Problem »
All lines in the data that hold the word "schottky" need copying.

Input for this task Block Start

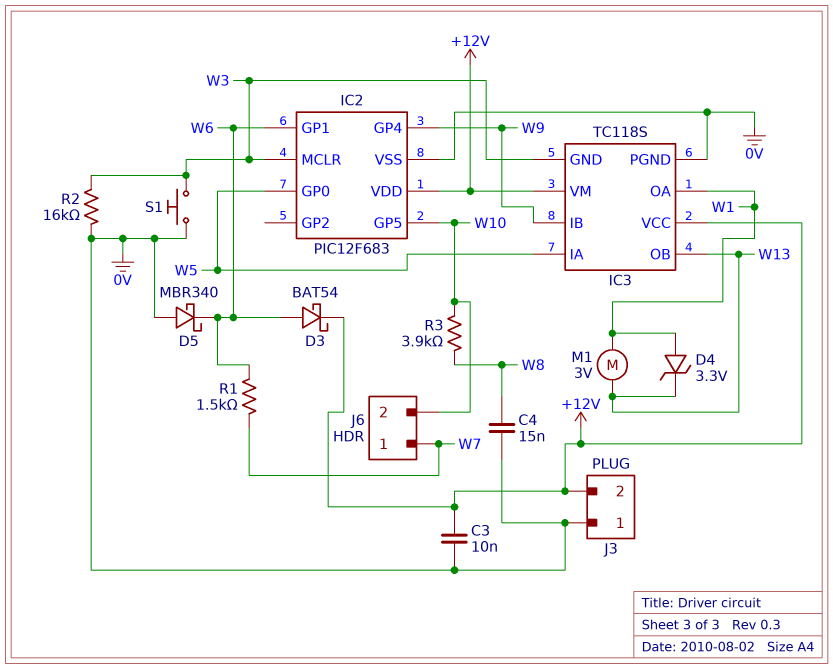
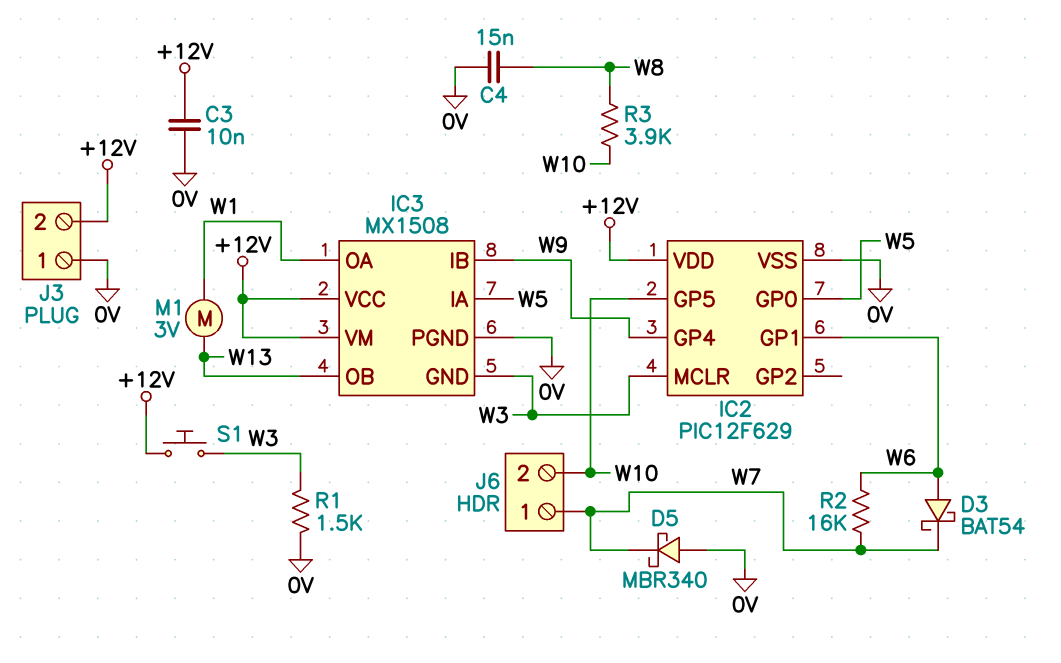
D3: schottky BAT54 (A W6, K +12V) -> schottky BAT54 (A W6, K W7)
D4: zener 3.3V (A W1, K W13) -> none
D5: schottky MBR340 (A 0V, K W6) -> schottky MBR340 (A 0V, K W7)
IC2: PIC12F683 -> PIC12F629
IC3: TC118S -> MX1508
R1: 1.5k (W6, W7) -> 1.5k (0V, W3)
R2: 16k (0V, W3) -> 16k (W6, W7)
S1: button (0V, W3) -> button (+12V, W3)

Input for this task Block End

Solution below »
D3: schottky BAT54 (A W6, K +12V) -> schottky BAT54 (A W6, K W7)
D5: schottky MBR340 (A 0V, K W6) -> schottky MBR340 (A 0V, K W7)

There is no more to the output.